Problem requirements >> A verbatim copy of all the data is required, minus any images.

[Change listing data]

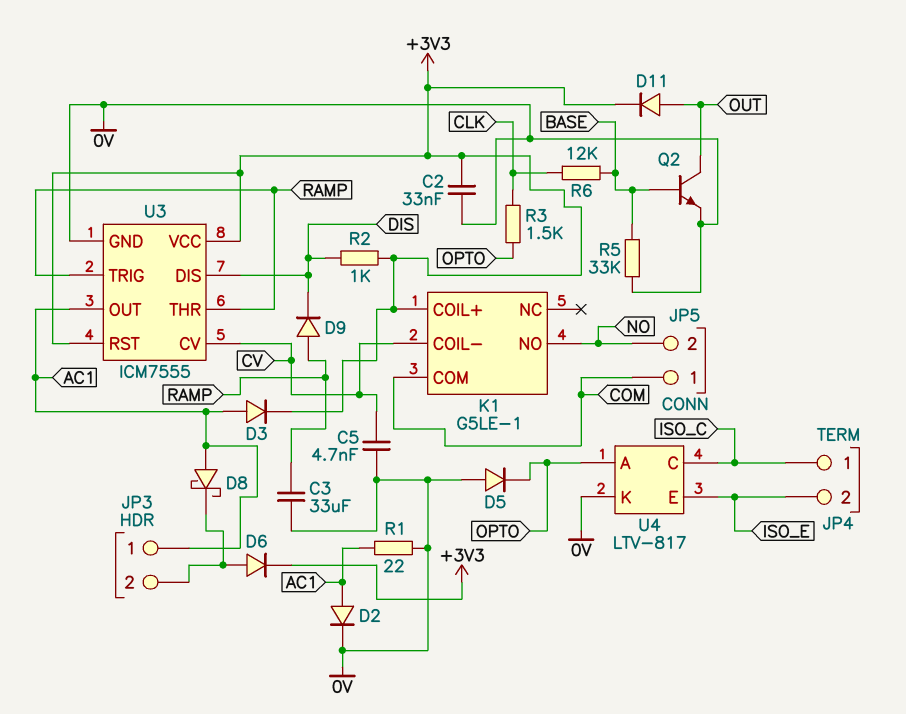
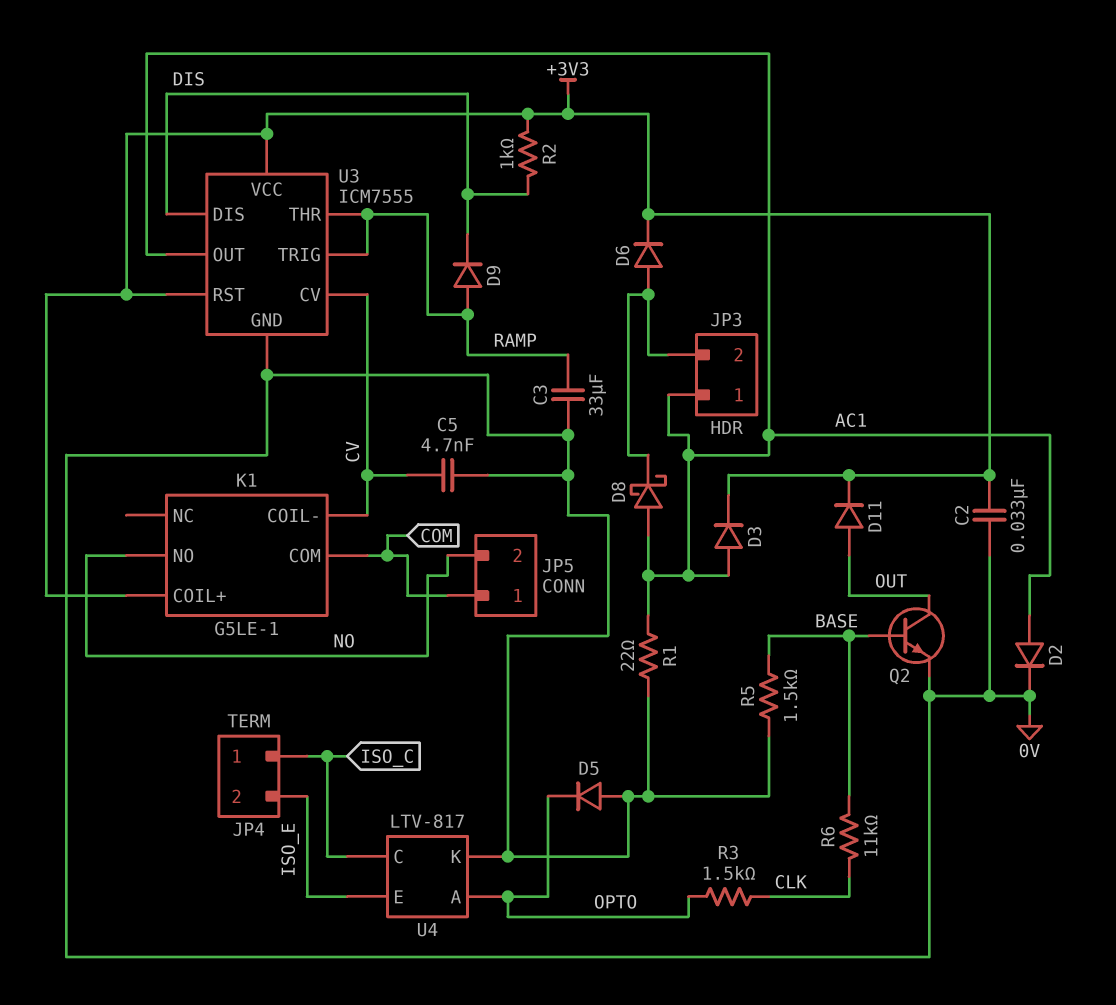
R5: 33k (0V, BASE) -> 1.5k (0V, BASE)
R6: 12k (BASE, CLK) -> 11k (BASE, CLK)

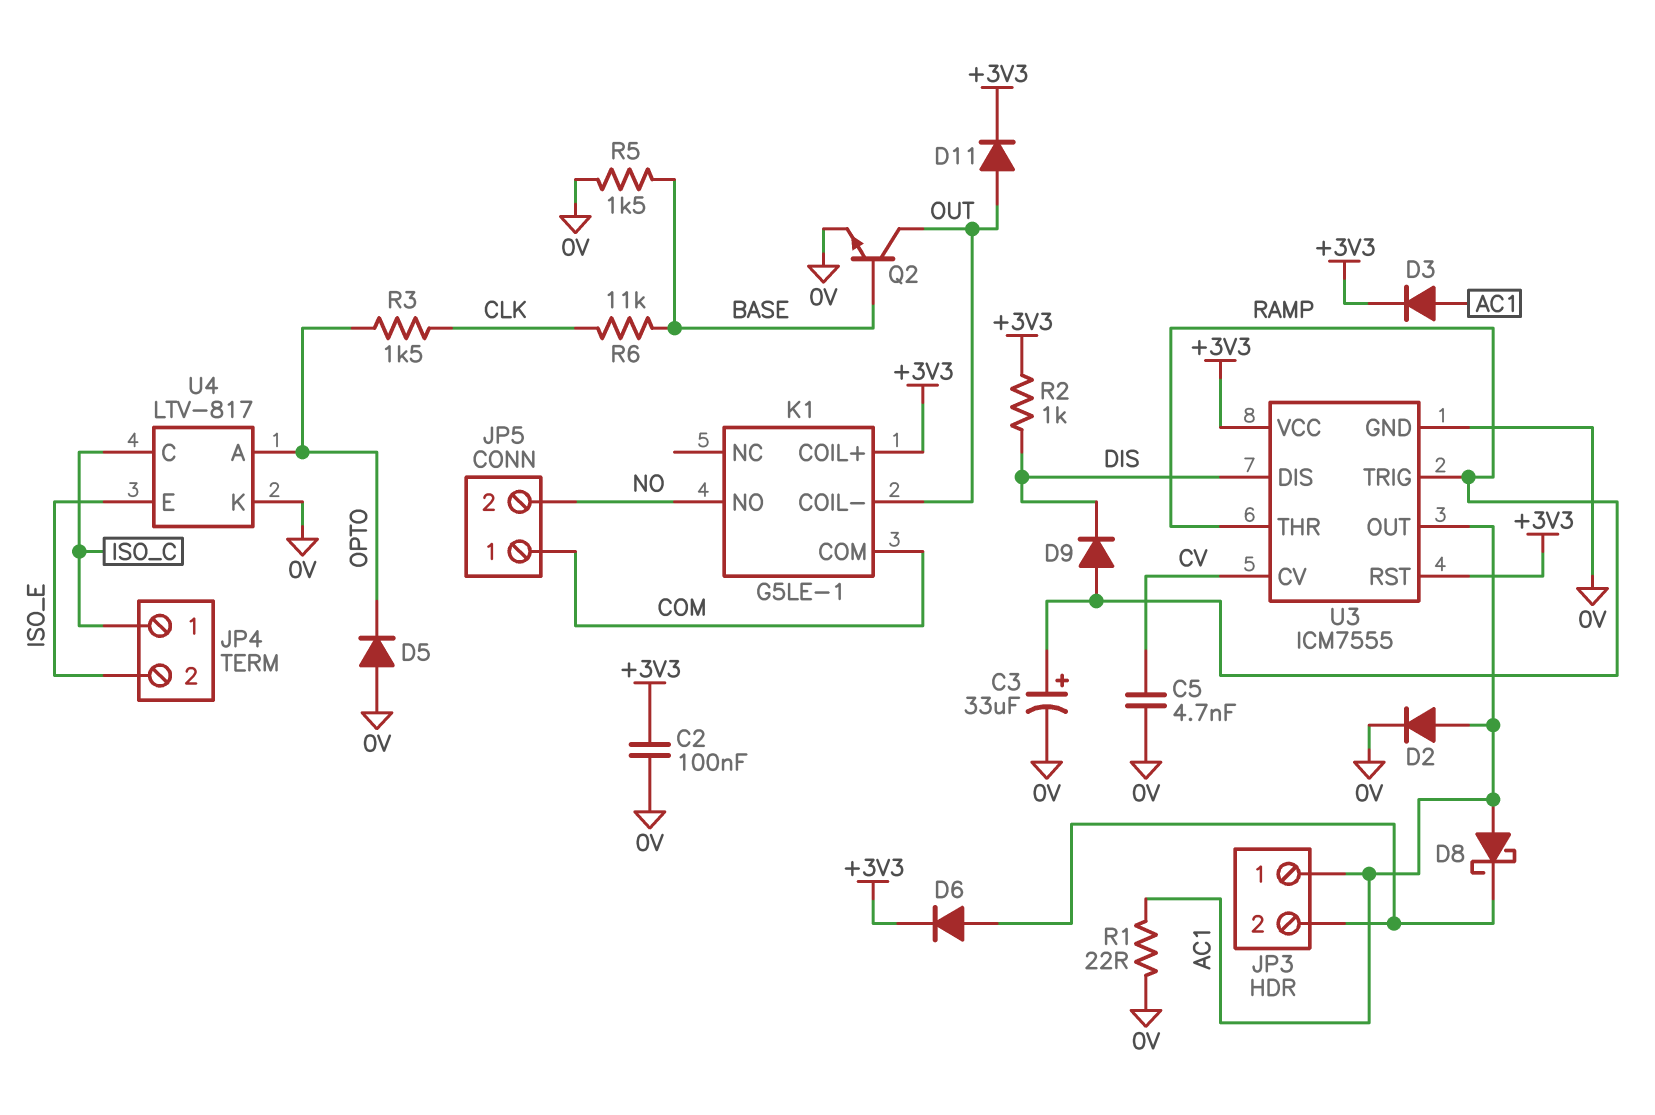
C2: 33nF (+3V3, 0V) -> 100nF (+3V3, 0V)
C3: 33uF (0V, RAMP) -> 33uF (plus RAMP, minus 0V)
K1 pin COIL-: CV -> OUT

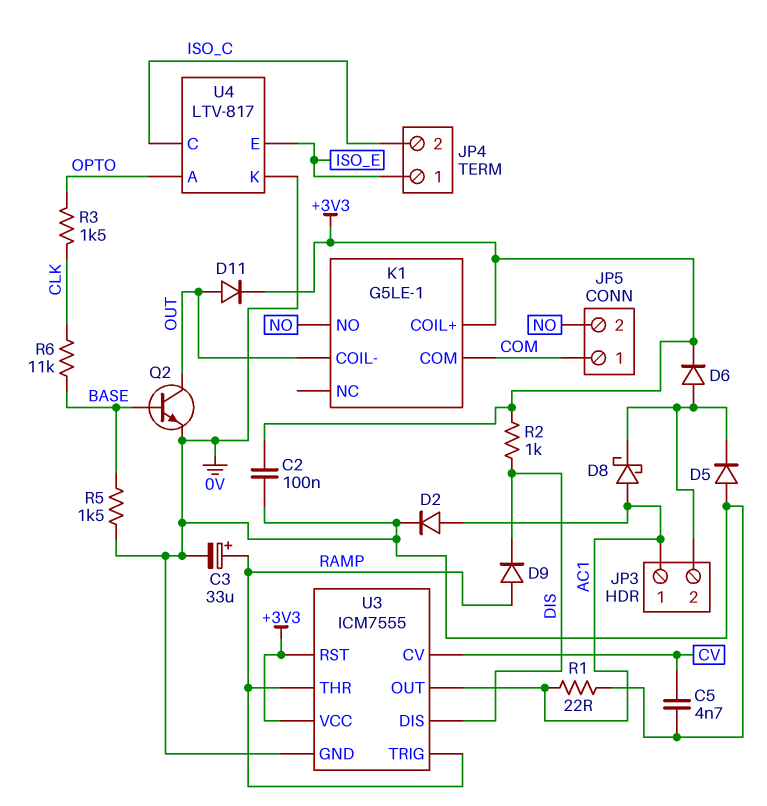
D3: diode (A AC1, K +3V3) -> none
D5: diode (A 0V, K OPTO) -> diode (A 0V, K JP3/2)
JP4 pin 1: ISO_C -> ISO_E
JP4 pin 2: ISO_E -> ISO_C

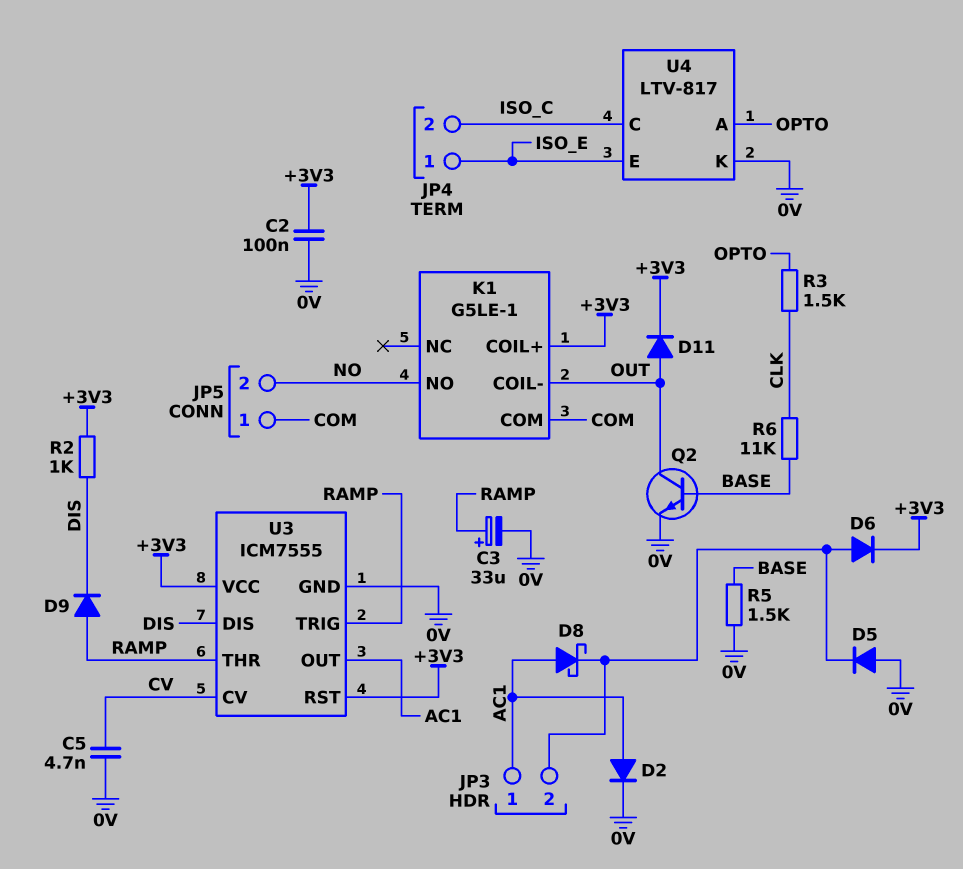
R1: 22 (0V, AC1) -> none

Final answer >>
R5: 33k (0V, BASE) -> 1.5k (0V, BASE)
R6: 12k (BASE, CLK) -> 11k (BASE, CLK)

C2: 33nF (+3V3, 0V) -> 100nF (+3V3, 0V)
C3: 33uF (0V, RAMP) -> 33uF (plus RAMP, minus 0V)
K1 pin COIL-: CV -> OUT

D3: diode (A AC1, K +3V3) -> none
D5: diode (A 0V, K OPTO) -> diode (A 0V, K JP3/2)
JP4 pin 1: ISO_C -> ISO_E
JP4 pin 2: ISO_E -> ISO_C

R1: 22 (0V, AC1) -> none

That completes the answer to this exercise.